Return each entry word for word, without its pictures.
═════ DATA IN THIS EXERCISE
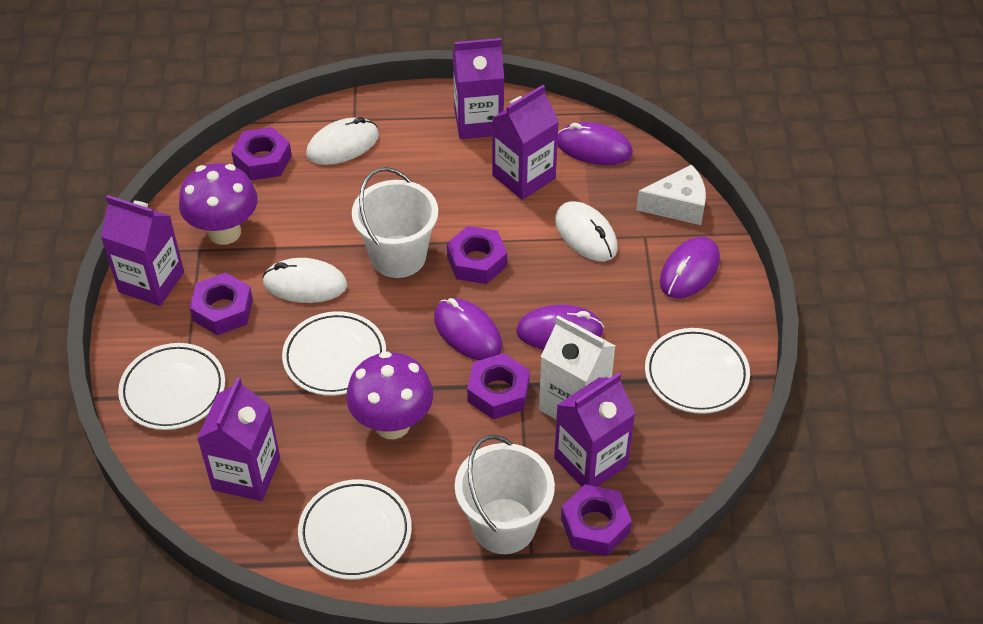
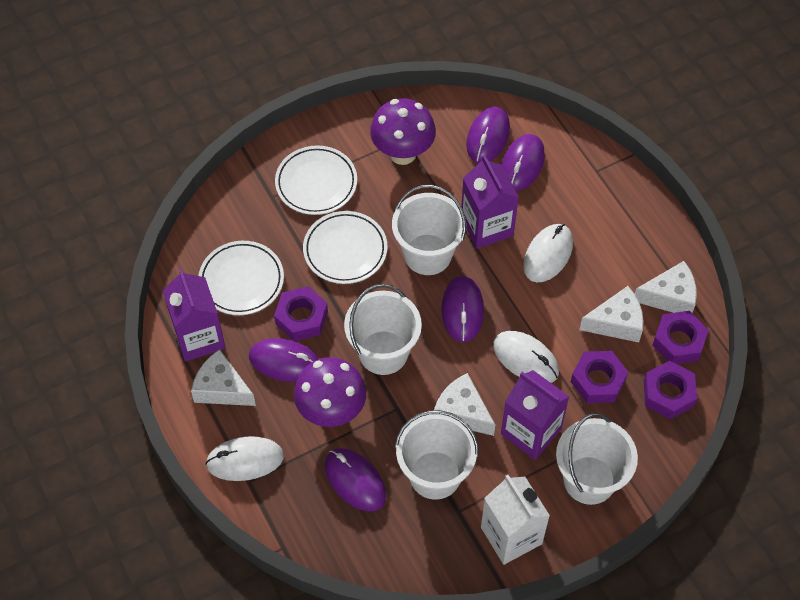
purple carton: 5 -> 3
purple mouse: 4 -> 5
purple nut: 5 -> 4
white bucket: 2 -> 4
white cheese: 1 -> 4
white plate: 4 -> 3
══════════
**EXERCISE RESPONSE**
purple carton: 5 -> 3
purple mouse: 4 -> 5
purple nut: 5 -> 4
white bucket: 2 -> 4
white cheese: 1 -> 4
white plate: 4 -> 3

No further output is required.